_Data for review_
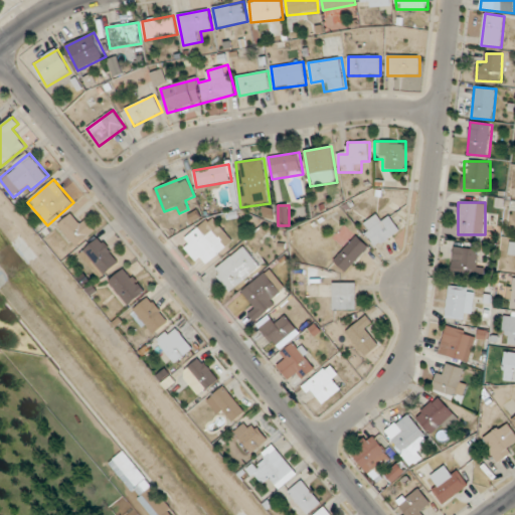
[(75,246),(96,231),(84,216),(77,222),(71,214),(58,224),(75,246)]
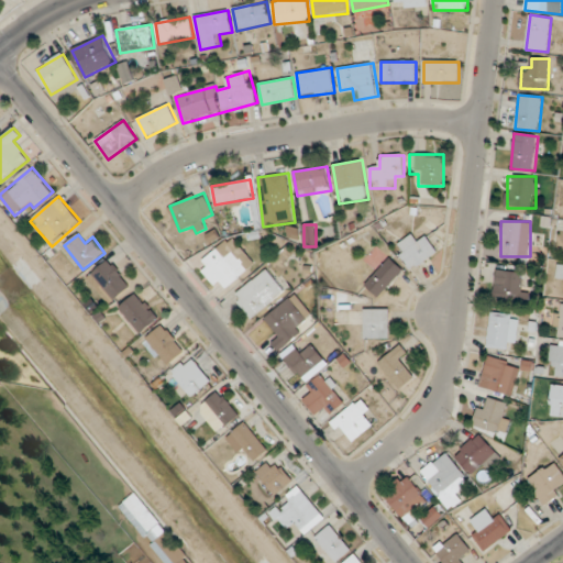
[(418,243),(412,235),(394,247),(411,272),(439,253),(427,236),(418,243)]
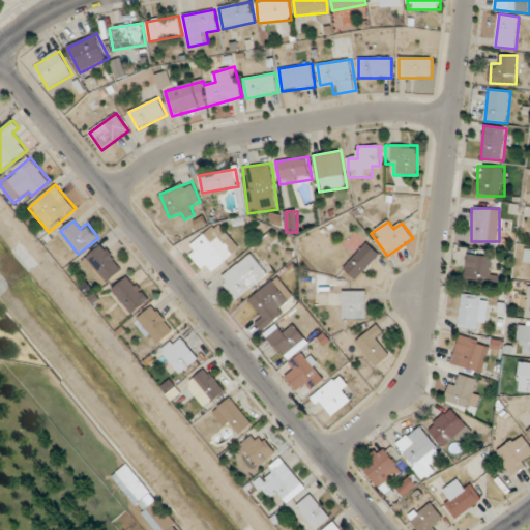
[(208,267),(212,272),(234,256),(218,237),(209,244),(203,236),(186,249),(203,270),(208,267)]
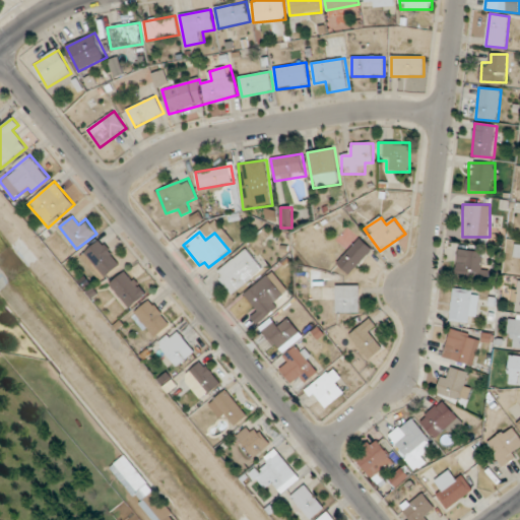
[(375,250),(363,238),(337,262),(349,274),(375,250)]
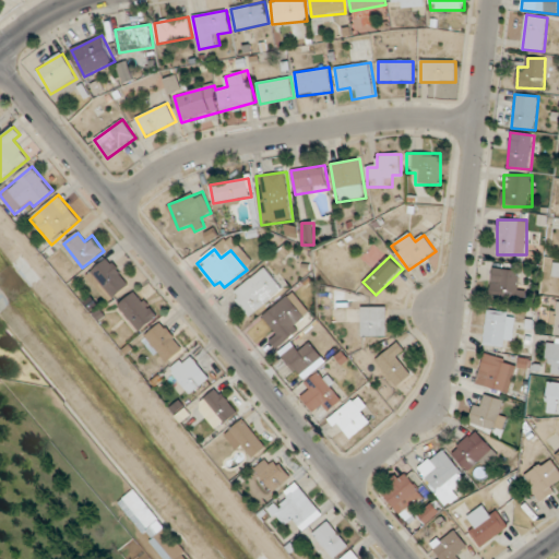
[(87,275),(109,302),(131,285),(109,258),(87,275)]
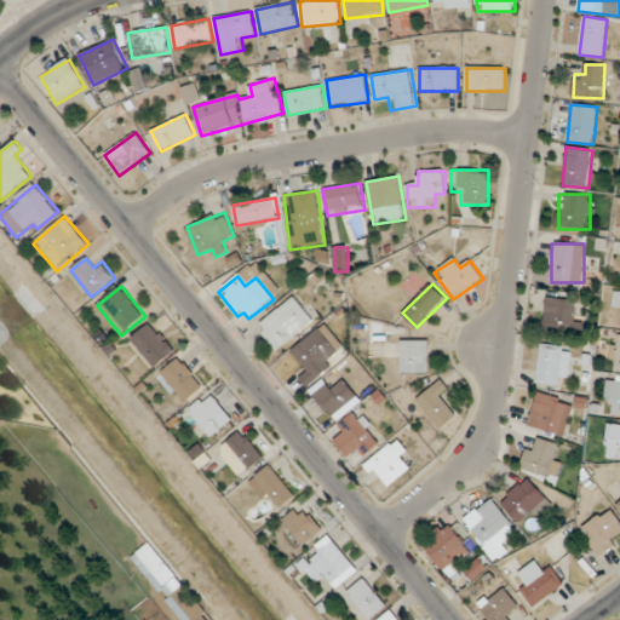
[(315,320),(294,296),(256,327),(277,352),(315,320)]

_What you need to do_
Output exactly the lines from the line with "[(87,275),(109,302),(131,285),(109,258),(87,275)]" to the last line of the records, including both, and leave every picture out.

_Your solution_
[(87,275),(109,302),(131,285),(109,258),(87,275)]
[(315,320),(294,296),(256,327),(277,352),(315,320)]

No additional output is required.